* _ABOUT THIS EXERCISE_
Each line below with the word "VCTRL" needs to be copied.

Content revision data:
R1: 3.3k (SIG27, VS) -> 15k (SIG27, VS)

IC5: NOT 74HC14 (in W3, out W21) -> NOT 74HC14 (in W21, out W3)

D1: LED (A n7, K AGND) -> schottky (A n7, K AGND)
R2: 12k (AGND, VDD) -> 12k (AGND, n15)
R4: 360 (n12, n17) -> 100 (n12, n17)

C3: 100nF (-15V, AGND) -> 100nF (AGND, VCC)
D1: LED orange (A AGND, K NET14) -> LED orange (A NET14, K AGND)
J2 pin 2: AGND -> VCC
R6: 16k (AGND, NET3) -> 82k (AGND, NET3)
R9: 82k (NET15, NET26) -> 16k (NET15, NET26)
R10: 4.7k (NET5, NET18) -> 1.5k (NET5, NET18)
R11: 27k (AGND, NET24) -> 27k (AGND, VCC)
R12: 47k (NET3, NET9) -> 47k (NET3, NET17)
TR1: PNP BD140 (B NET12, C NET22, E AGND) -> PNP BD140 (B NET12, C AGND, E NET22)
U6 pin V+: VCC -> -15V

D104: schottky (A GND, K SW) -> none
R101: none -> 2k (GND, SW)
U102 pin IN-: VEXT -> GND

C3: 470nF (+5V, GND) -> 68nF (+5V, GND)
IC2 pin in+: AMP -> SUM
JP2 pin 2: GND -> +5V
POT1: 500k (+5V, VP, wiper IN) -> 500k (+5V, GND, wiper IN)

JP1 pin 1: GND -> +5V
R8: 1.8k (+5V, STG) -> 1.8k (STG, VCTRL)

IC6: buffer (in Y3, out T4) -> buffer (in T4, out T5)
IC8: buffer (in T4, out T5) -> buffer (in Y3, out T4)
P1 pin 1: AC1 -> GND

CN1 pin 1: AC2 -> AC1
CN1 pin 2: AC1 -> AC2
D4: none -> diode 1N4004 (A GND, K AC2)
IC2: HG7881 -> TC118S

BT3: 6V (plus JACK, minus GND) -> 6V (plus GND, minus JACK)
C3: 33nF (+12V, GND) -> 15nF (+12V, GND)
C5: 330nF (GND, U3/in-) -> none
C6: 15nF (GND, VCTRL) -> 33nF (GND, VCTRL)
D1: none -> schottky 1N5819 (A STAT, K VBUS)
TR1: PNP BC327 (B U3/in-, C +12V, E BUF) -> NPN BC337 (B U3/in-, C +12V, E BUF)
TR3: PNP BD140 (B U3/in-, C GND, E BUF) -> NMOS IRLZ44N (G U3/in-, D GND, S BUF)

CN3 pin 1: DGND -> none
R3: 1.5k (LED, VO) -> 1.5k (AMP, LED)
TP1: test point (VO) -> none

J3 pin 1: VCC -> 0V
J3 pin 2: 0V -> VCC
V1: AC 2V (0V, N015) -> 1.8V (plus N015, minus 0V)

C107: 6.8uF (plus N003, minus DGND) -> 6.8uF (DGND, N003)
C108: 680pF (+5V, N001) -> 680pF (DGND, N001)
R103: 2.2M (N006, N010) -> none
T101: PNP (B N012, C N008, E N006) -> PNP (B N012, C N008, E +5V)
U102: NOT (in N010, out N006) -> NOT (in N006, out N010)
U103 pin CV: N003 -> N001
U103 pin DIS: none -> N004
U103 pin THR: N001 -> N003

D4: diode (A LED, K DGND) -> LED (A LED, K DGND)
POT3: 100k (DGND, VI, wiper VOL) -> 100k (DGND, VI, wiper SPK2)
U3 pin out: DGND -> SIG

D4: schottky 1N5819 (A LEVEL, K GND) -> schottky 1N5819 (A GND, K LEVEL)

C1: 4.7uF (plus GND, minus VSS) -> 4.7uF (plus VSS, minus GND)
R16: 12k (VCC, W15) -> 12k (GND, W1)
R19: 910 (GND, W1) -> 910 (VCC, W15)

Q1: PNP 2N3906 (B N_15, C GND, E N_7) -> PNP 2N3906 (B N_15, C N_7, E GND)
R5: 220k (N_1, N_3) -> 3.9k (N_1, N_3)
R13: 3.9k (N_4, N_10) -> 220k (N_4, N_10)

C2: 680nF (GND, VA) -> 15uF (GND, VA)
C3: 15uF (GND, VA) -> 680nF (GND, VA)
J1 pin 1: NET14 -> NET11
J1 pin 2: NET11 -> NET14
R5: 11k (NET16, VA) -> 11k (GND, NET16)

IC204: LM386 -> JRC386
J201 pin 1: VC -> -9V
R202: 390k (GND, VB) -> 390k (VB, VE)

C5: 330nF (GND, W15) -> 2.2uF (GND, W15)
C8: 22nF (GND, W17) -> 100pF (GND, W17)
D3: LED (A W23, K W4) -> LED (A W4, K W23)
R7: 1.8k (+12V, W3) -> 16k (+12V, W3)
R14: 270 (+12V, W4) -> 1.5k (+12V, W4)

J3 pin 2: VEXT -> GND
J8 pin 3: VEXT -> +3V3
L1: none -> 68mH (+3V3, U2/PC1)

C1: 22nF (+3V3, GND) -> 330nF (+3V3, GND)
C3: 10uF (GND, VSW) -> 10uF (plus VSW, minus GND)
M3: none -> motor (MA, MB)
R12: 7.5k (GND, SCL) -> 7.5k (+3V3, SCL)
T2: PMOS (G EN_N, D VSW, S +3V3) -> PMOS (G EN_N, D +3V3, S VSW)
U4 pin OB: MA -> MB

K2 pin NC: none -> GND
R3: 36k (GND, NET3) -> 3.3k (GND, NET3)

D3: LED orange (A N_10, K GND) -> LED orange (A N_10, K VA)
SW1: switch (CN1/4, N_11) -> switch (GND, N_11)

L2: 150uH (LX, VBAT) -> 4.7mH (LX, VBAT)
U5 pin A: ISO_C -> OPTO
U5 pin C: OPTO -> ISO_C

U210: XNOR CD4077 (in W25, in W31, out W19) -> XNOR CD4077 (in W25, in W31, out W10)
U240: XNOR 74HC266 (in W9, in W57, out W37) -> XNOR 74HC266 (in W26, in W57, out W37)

* _WRITTEN SOLUTION_
R8: 1.8k (+5V, STG) -> 1.8k (STG, VCTRL)
C6: 15nF (GND, VCTRL) -> 33nF (GND, VCTRL)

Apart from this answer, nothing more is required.